[[ Given records, beginning ]]
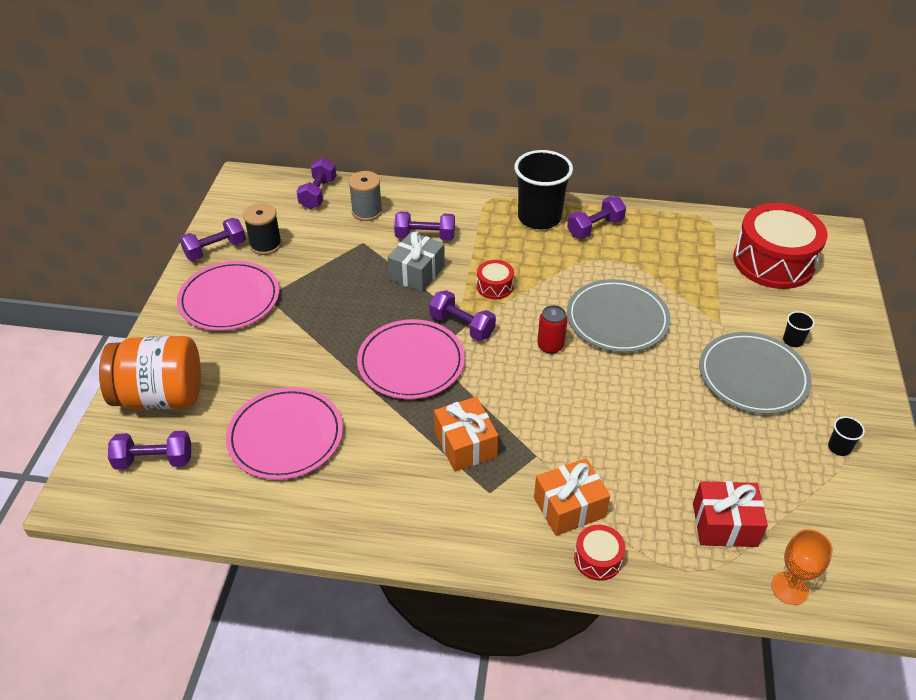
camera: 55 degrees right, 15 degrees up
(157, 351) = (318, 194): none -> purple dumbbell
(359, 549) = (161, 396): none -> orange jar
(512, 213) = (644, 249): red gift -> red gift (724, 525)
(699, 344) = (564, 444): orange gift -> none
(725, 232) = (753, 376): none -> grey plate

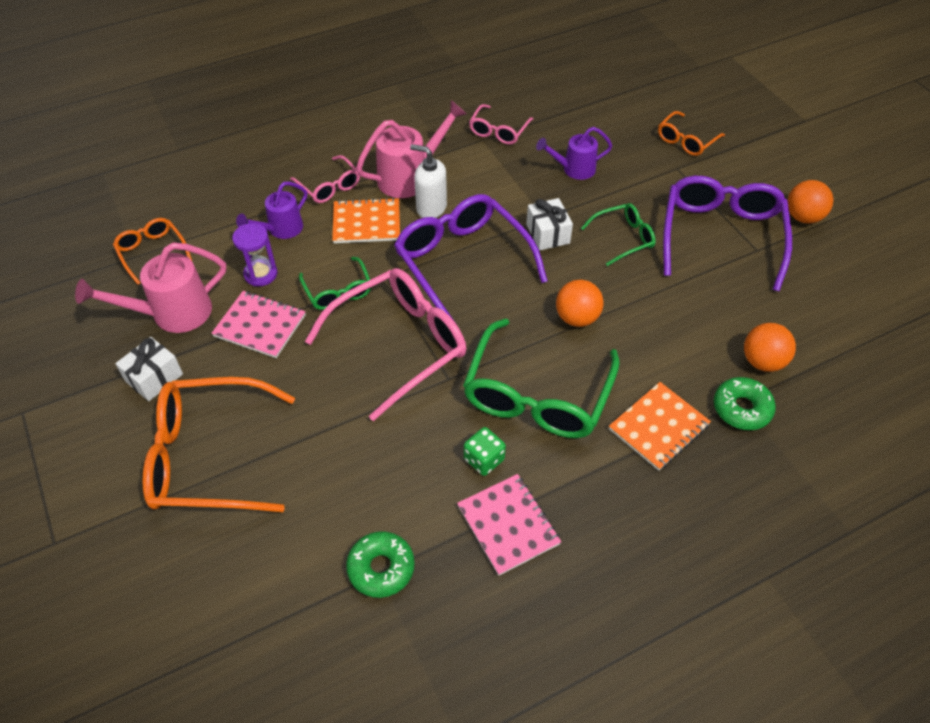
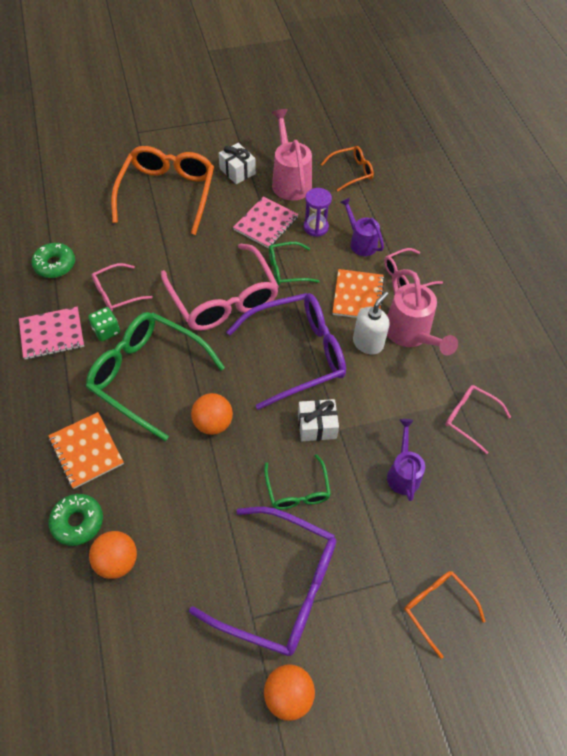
camera: 100 degrees right, 5 degrees up
(418, 467) = (116, 293): none -> pink glasses

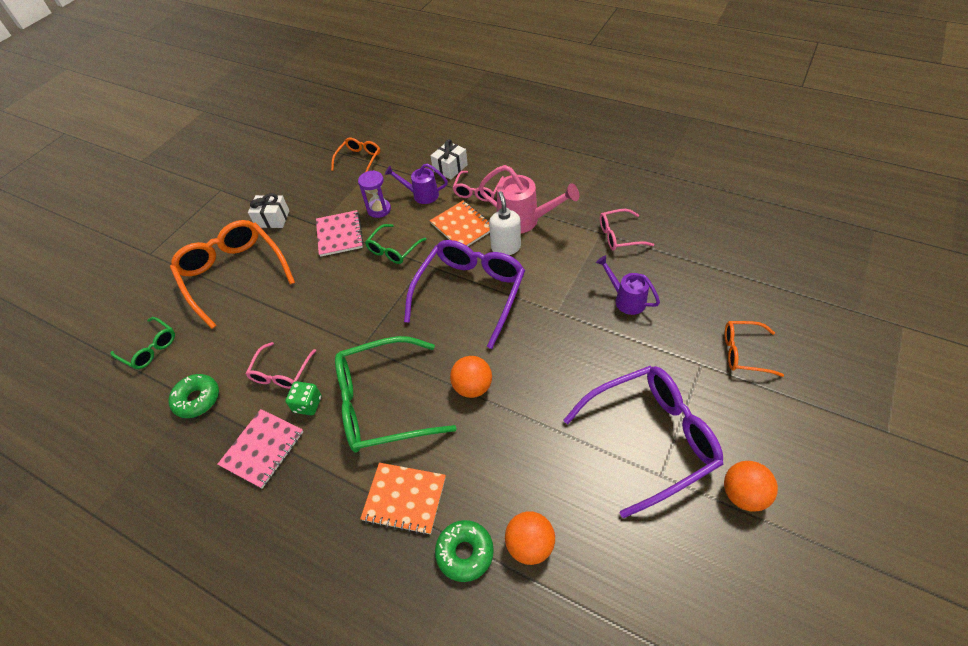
camera: 40 degrees left, 5 degrees down
(223, 299) = (372, 305): pink glasses -> none
(290, 181) = (322, 196): pink watering can -> none
(297, 490) = (582, 371): green glasses -> green glasses (150, 348)
(317, 426) = (541, 323): white gift -> white gift (450, 168)

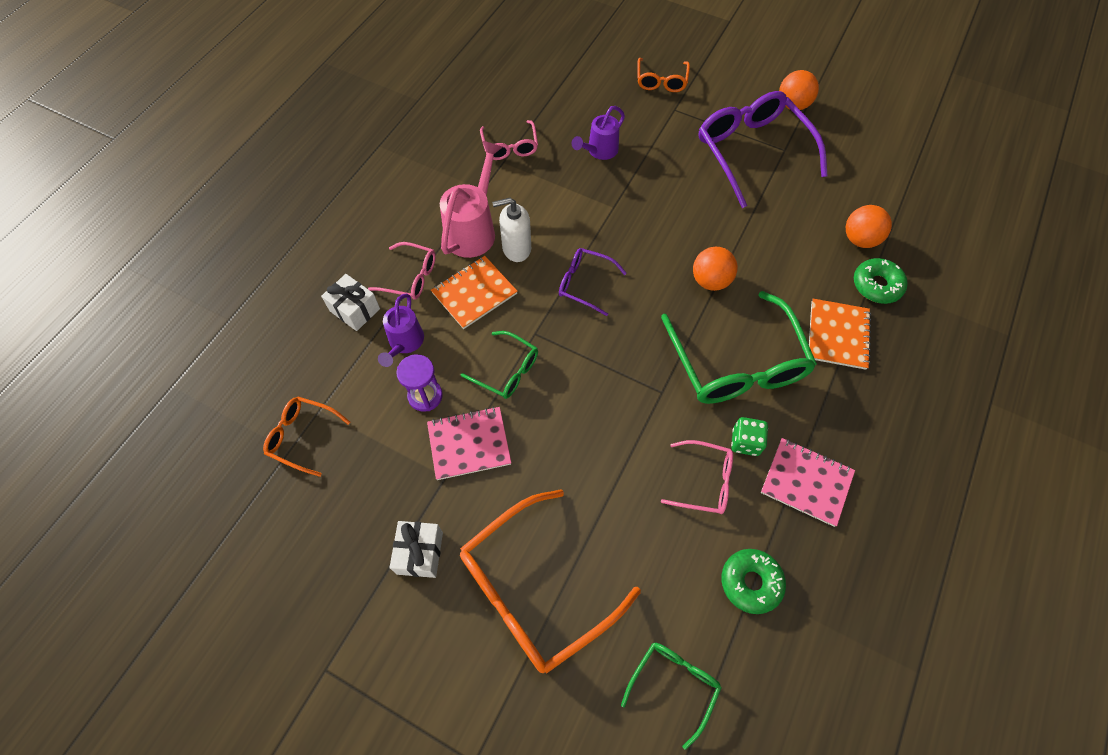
camera: 95 degrees left, 10 degrees up
(470, 293) = (585, 284): purple glasses -> purple glasses, size x0.51

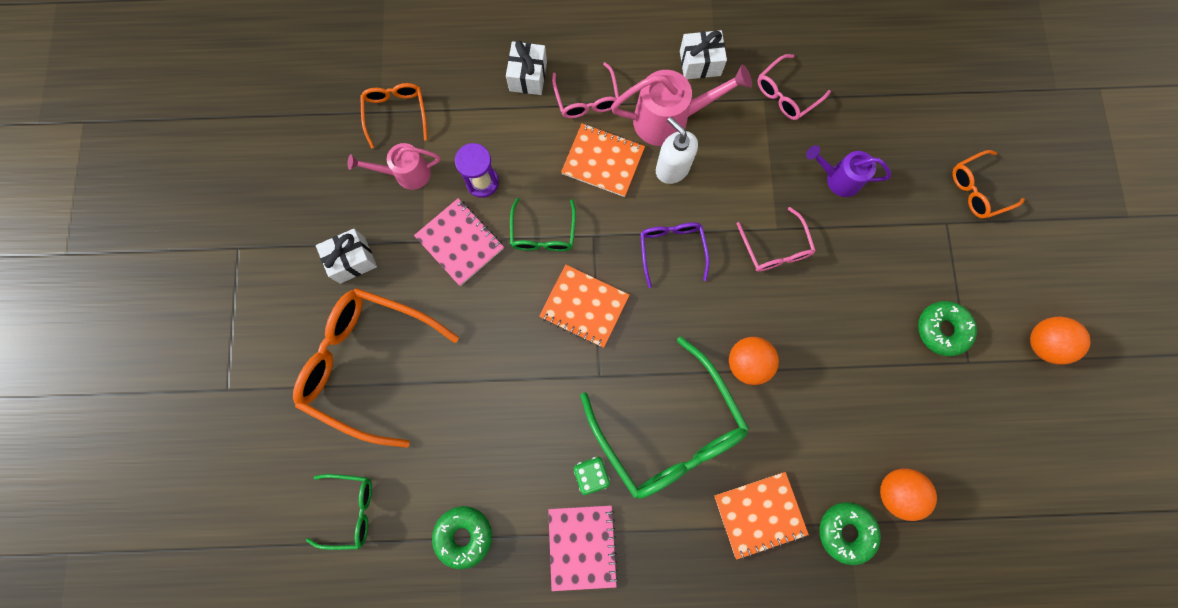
camera: 60 degrees right, 15 degrees up
(369, 457) = (406, 173): none -> pink watering can
(404, 343) = (520, 135): purple watering can -> none
(442, 186) = (700, 63): none -> white gift
(593, 372) = (584, 306): none -> orange notebook
(704, 481) = (533, 455): pink glasses -> pink glasses (775, 248)
(737, 363) = (668, 430): green glasses -> green glasses turned 75 degrees counterclockwise
(752, 152) = (942, 329): purple glasses -> green donut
[[ Given records, end ]]
Scan the lines above for the word "camera" and copy every one where it occurs.

camera: 55 degrees right, 15 degrees up
camera: 100 degrees right, 5 degrees up
camera: 40 degrees left, 5 degrees down
camera: 95 degrees left, 10 degrees up
camera: 60 degrees right, 15 degrees up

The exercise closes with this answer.